[Object change descriptions]
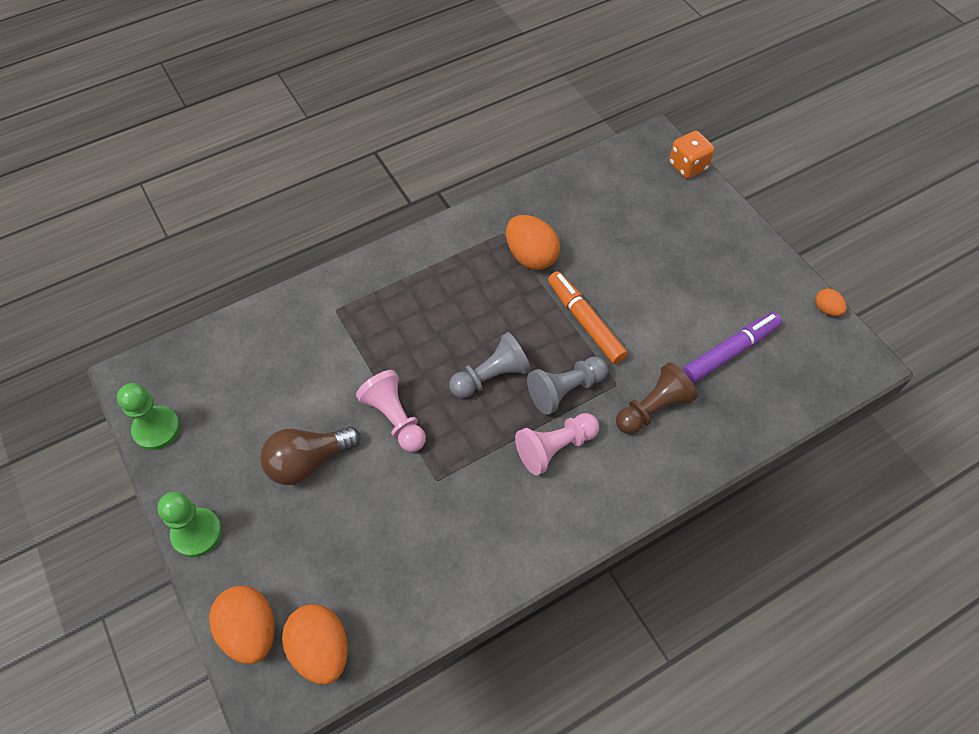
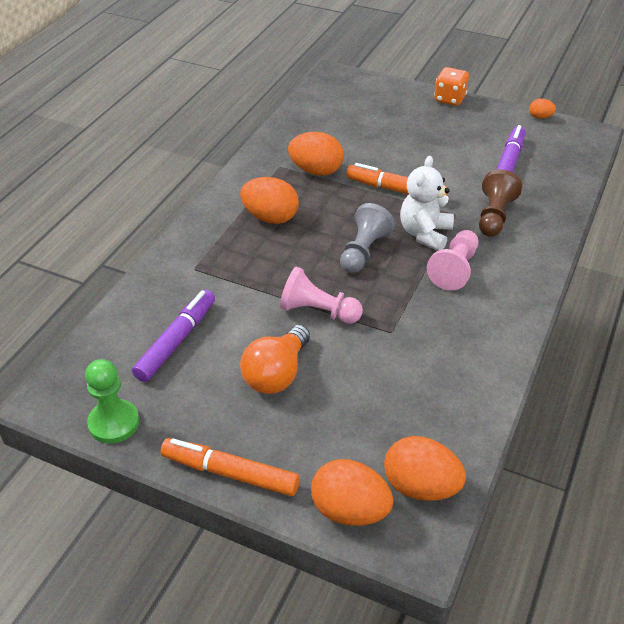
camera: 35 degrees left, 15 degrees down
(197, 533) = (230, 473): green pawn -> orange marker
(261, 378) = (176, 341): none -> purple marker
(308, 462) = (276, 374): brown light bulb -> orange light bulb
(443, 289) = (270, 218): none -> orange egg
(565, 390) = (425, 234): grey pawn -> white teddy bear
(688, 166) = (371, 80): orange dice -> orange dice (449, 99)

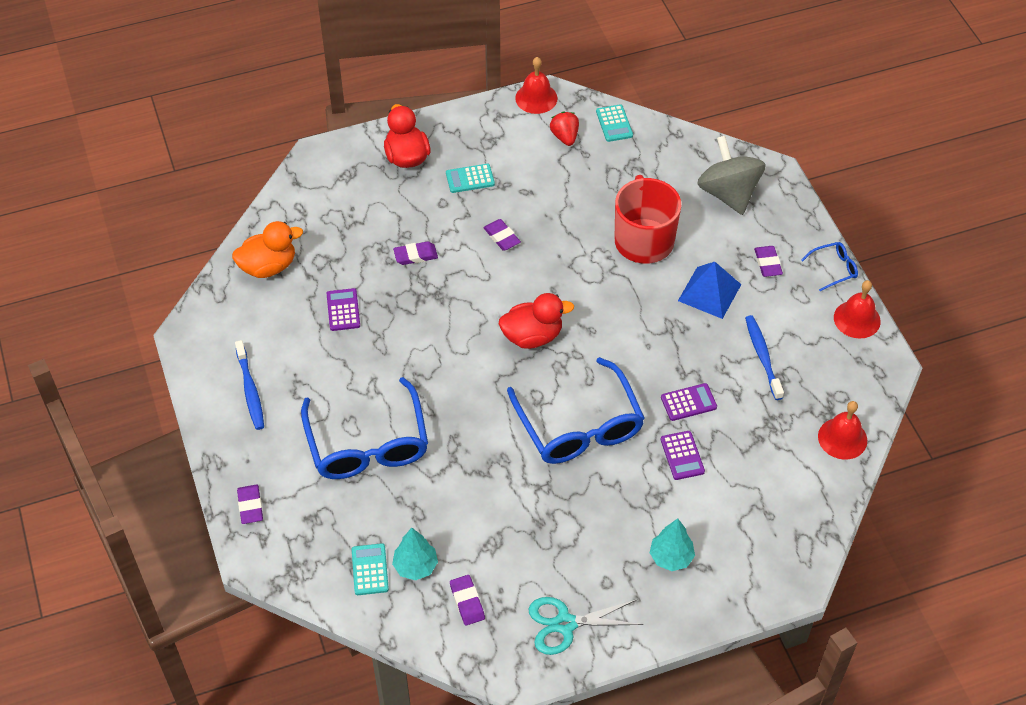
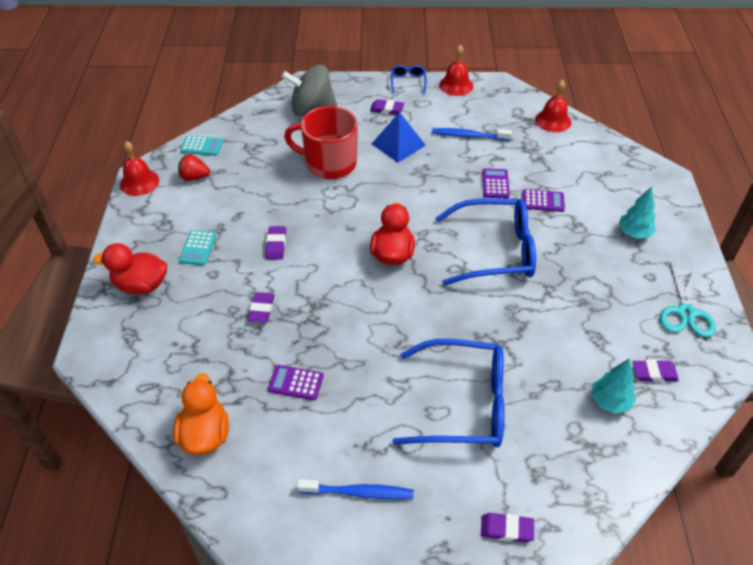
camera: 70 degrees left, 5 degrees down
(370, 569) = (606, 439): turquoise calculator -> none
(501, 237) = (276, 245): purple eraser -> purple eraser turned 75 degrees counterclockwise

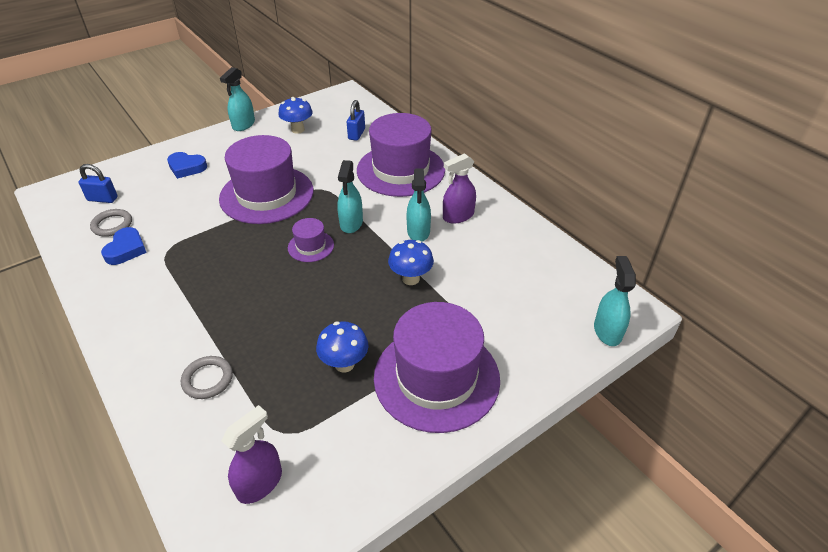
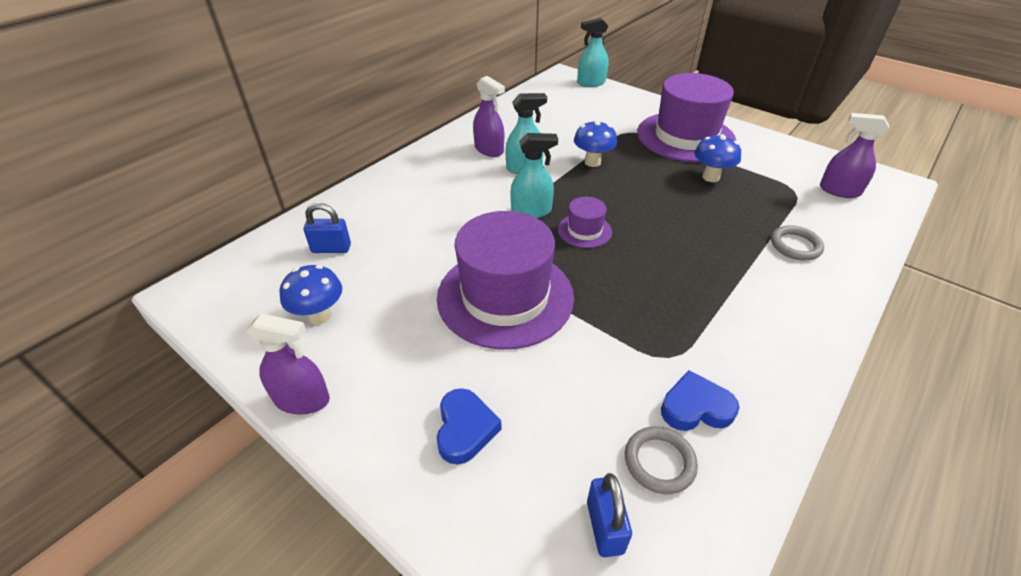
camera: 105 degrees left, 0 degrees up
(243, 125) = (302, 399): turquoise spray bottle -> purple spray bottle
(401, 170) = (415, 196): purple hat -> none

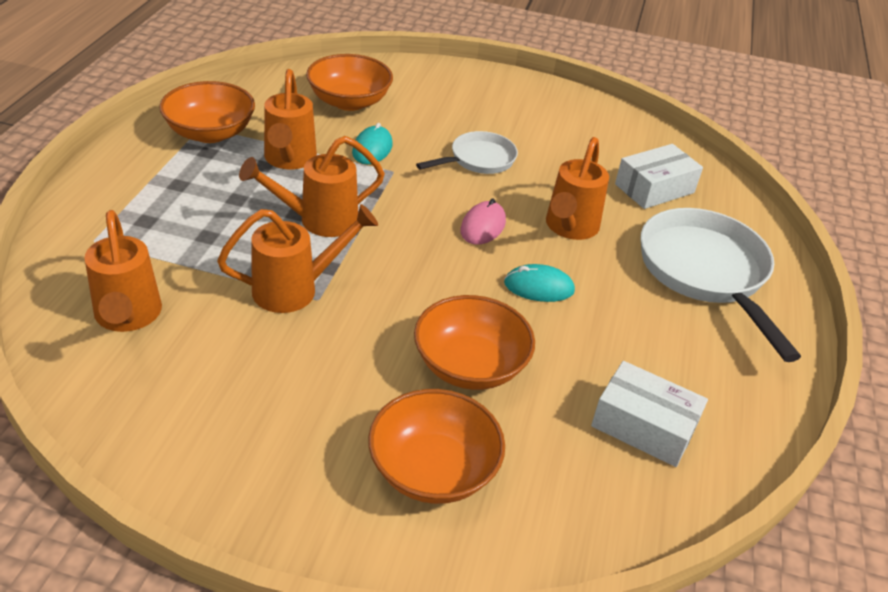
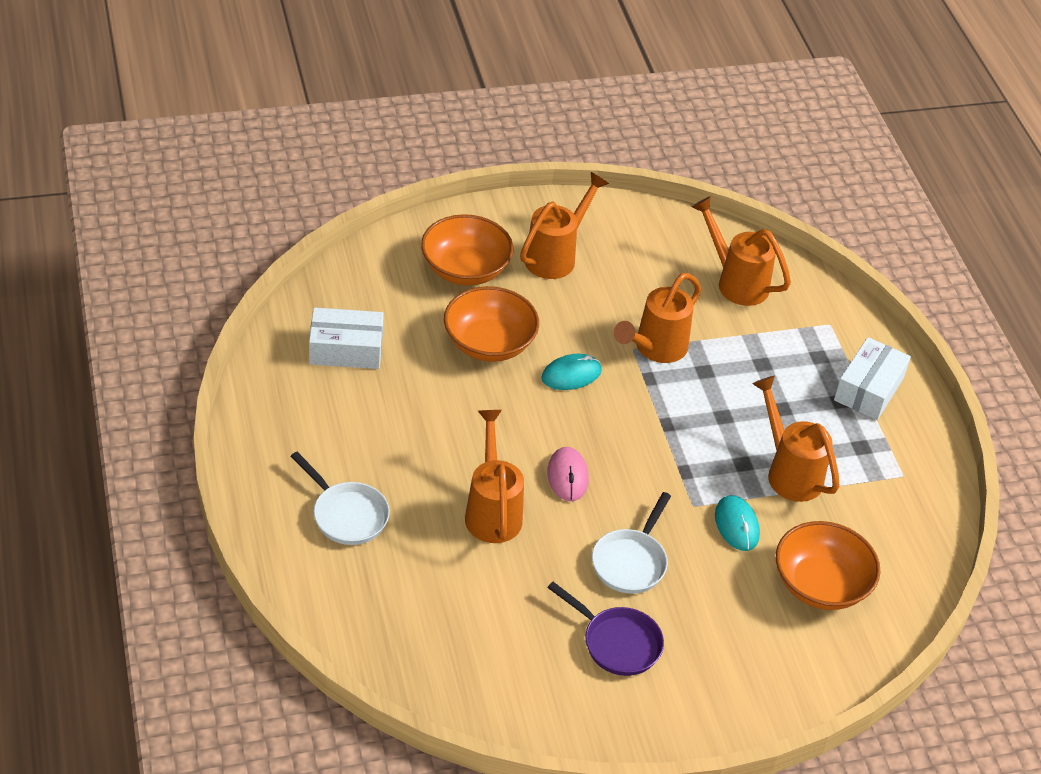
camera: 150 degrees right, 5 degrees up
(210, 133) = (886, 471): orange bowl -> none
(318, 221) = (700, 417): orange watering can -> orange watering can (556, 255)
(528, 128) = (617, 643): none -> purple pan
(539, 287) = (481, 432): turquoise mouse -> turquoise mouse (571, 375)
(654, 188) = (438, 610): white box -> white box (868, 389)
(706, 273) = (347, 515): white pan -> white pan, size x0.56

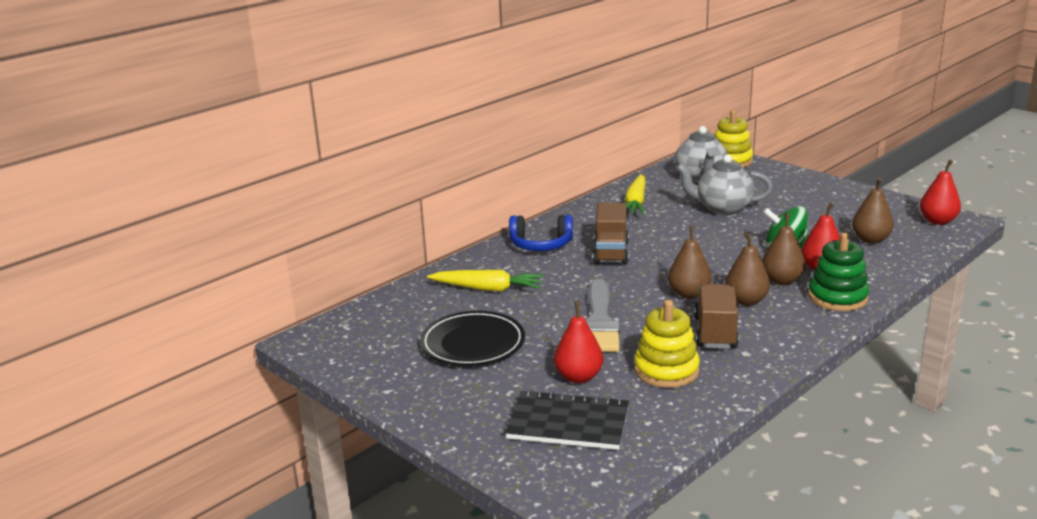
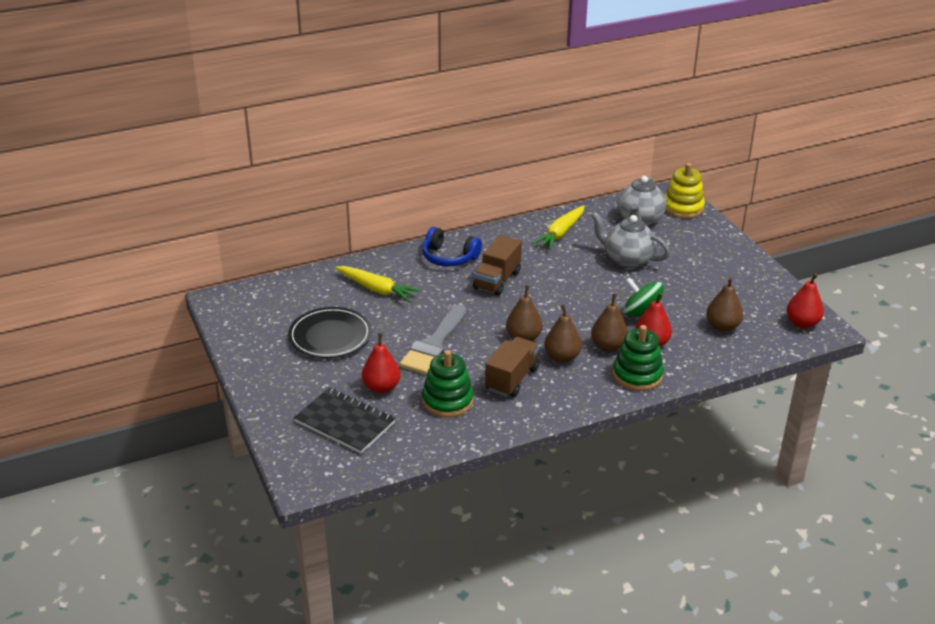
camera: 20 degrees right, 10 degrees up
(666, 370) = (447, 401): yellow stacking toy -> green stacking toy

→ Work order
If the records contain pictures, skip them, and transcribe exactly every line from the one with "(318, 221) = (700, 417): orange" through the last line.

→ Result
(318, 221) = (700, 417): orange watering can -> orange watering can (556, 255)
(528, 128) = (617, 643): none -> purple pan
(539, 287) = (481, 432): turquoise mouse -> turquoise mouse (571, 375)
(654, 188) = (438, 610): white box -> white box (868, 389)
(706, 273) = (347, 515): white pan -> white pan, size x0.56

camera: 20 degrees right, 10 degrees up
(666, 370) = (447, 401): yellow stacking toy -> green stacking toy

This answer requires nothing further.